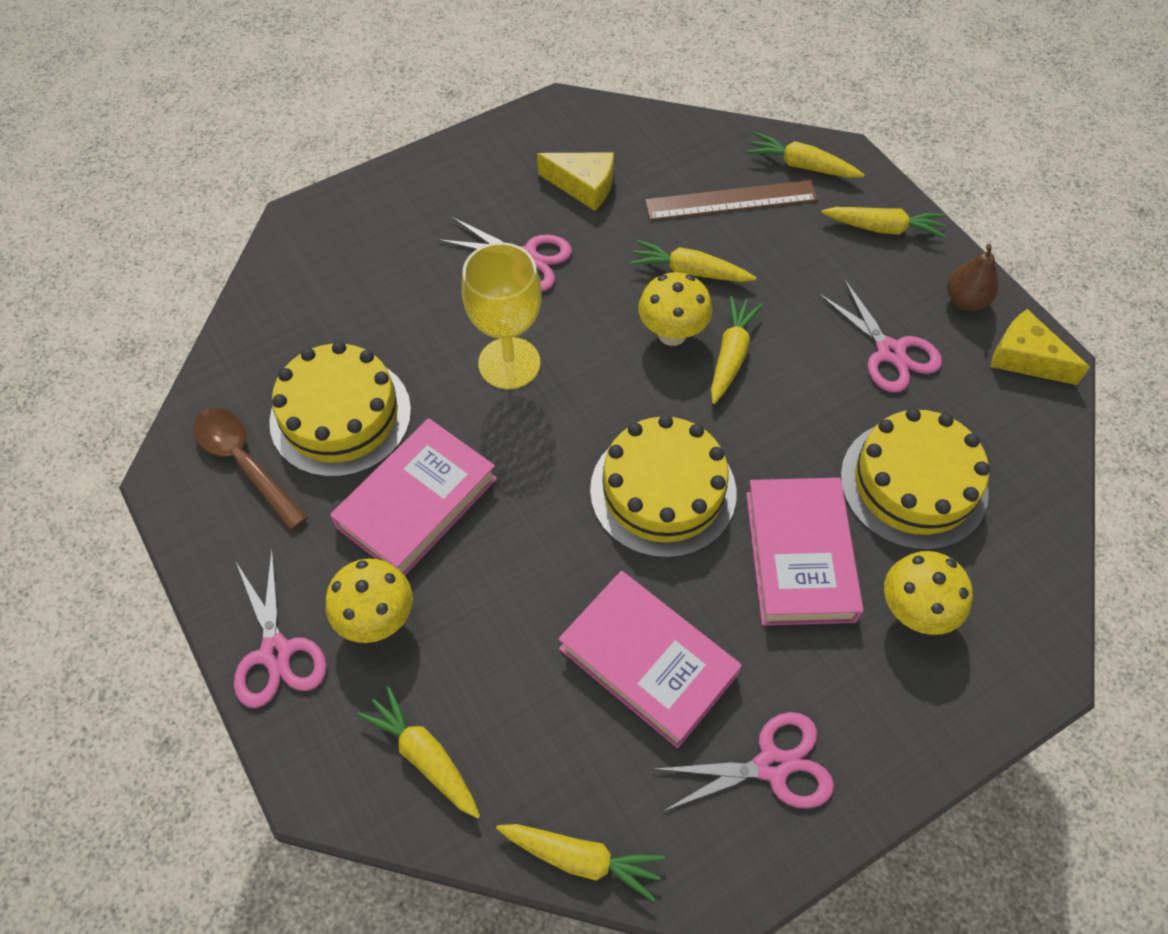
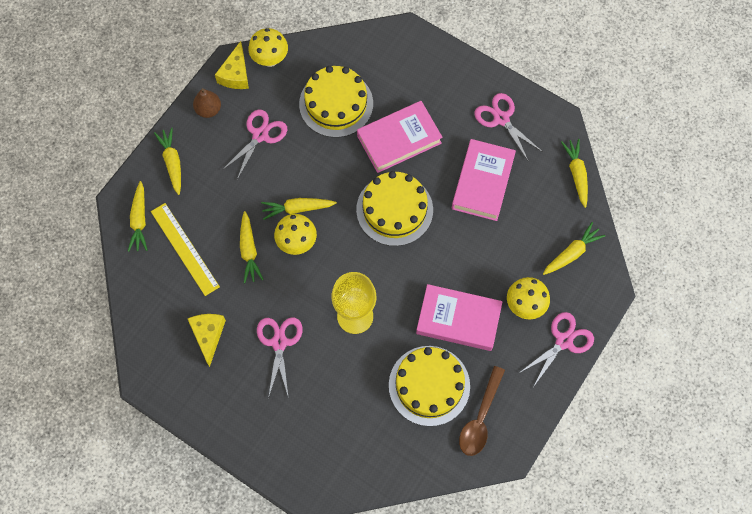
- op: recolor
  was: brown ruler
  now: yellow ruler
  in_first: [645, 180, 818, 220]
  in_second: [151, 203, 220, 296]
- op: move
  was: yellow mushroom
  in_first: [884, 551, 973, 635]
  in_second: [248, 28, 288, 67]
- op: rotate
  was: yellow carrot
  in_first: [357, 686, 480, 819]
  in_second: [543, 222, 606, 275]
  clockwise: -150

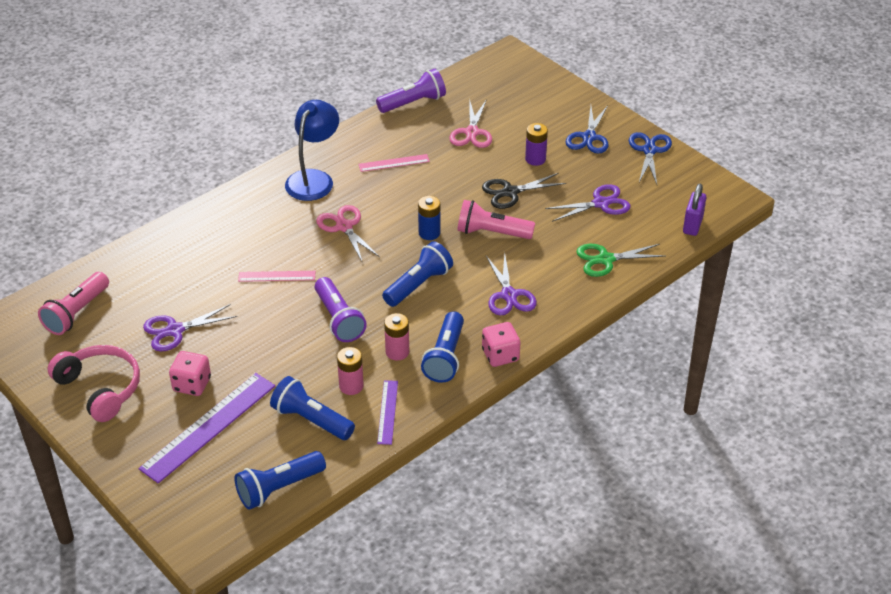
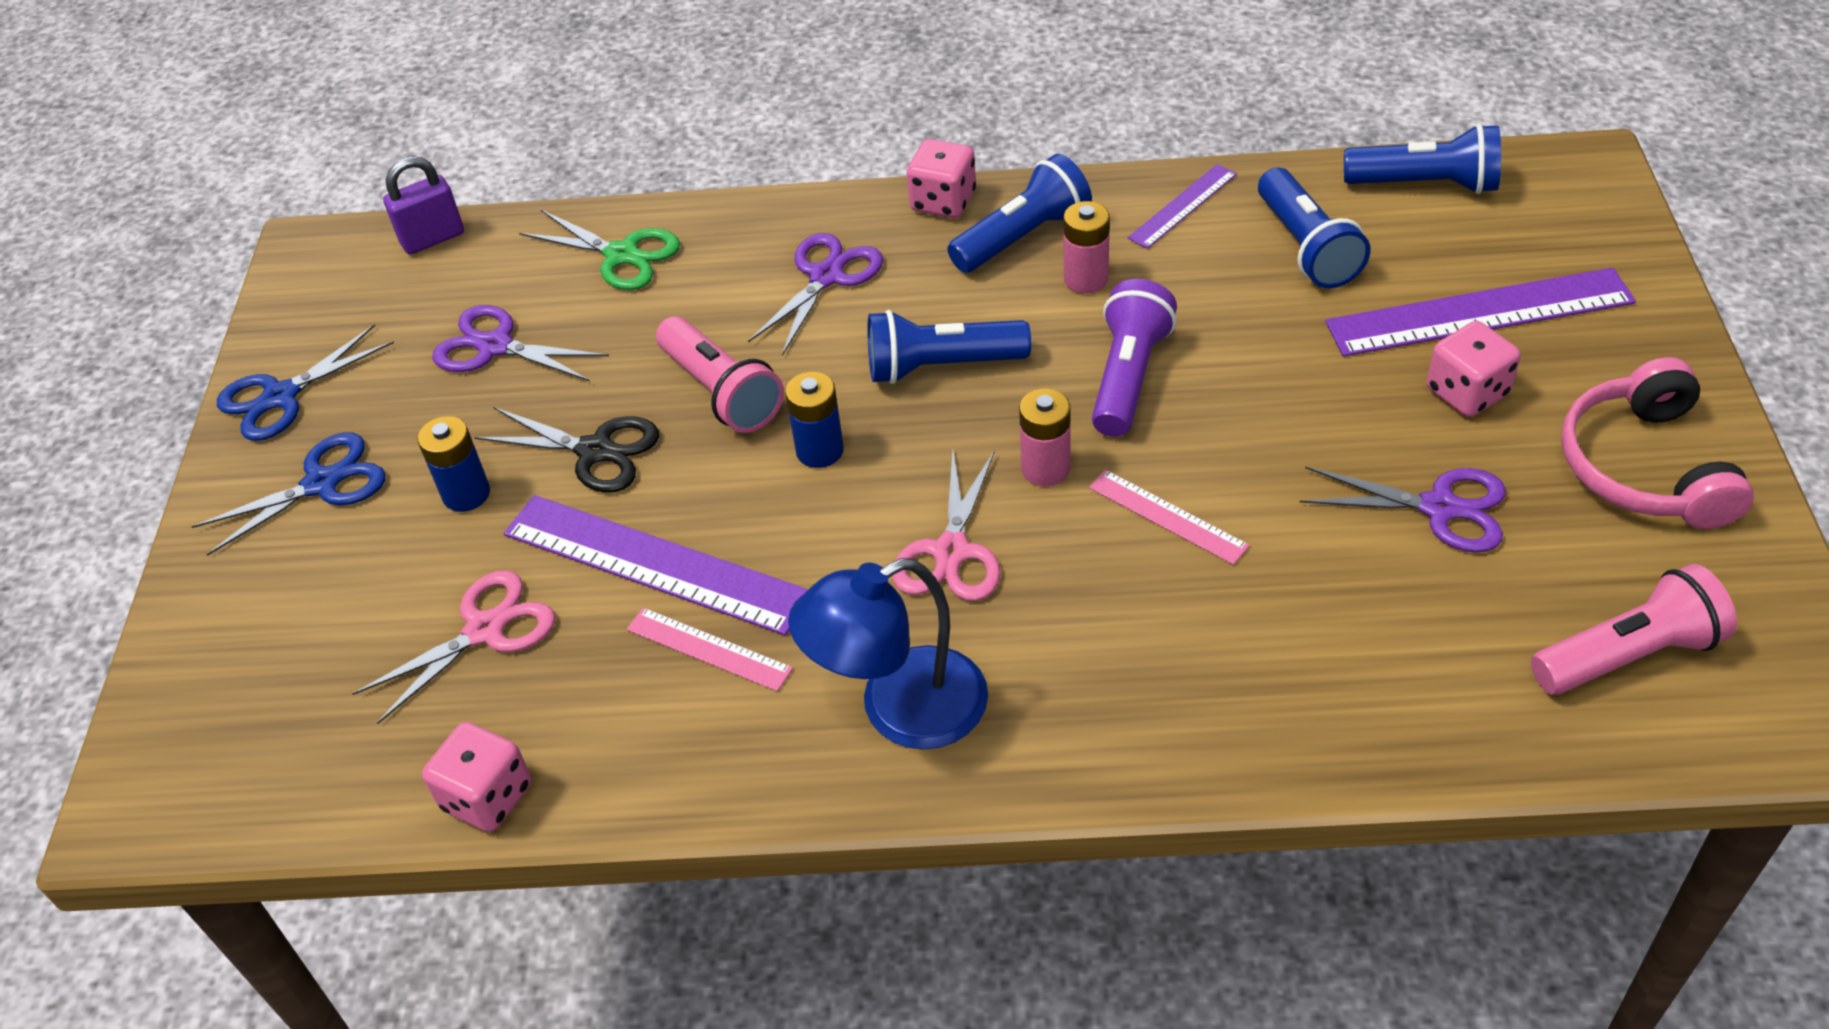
- op: recolor
  was: purple battery
  now: blue battery
  in_first: [525, 123, 548, 166]
  in_second: [417, 416, 490, 512]
- op: replace
  was: purple flashlight
  now: pink dice
  in_first: [376, 69, 446, 113]
  in_second: [422, 722, 531, 832]
- op: insert
  now: purple ruler
  in_second: [504, 495, 808, 635]
- op: move
  was: pink battery
  in_first: [337, 347, 364, 395]
  in_second: [1019, 388, 1071, 486]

= = = =

**WORK TO COMPLETE**: From the line containing "in_first: [645, 180, 818, 220]" down to the final line of the listing above, write out only those lines exactly as they are, minus the pictures.

**RESPONSE**:
  in_first: [645, 180, 818, 220]
  in_second: [151, 203, 220, 296]
- op: move
  was: yellow mushroom
  in_first: [884, 551, 973, 635]
  in_second: [248, 28, 288, 67]
- op: rotate
  was: yellow carrot
  in_first: [357, 686, 480, 819]
  in_second: [543, 222, 606, 275]
  clockwise: -150

- op: recolor
  was: purple battery
  now: blue battery
  in_first: [525, 123, 548, 166]
  in_second: [417, 416, 490, 512]
- op: replace
  was: purple flashlight
  now: pink dice
  in_first: [376, 69, 446, 113]
  in_second: [422, 722, 531, 832]
- op: insert
  now: purple ruler
  in_second: [504, 495, 808, 635]
- op: move
  was: pink battery
  in_first: [337, 347, 364, 395]
  in_second: [1019, 388, 1071, 486]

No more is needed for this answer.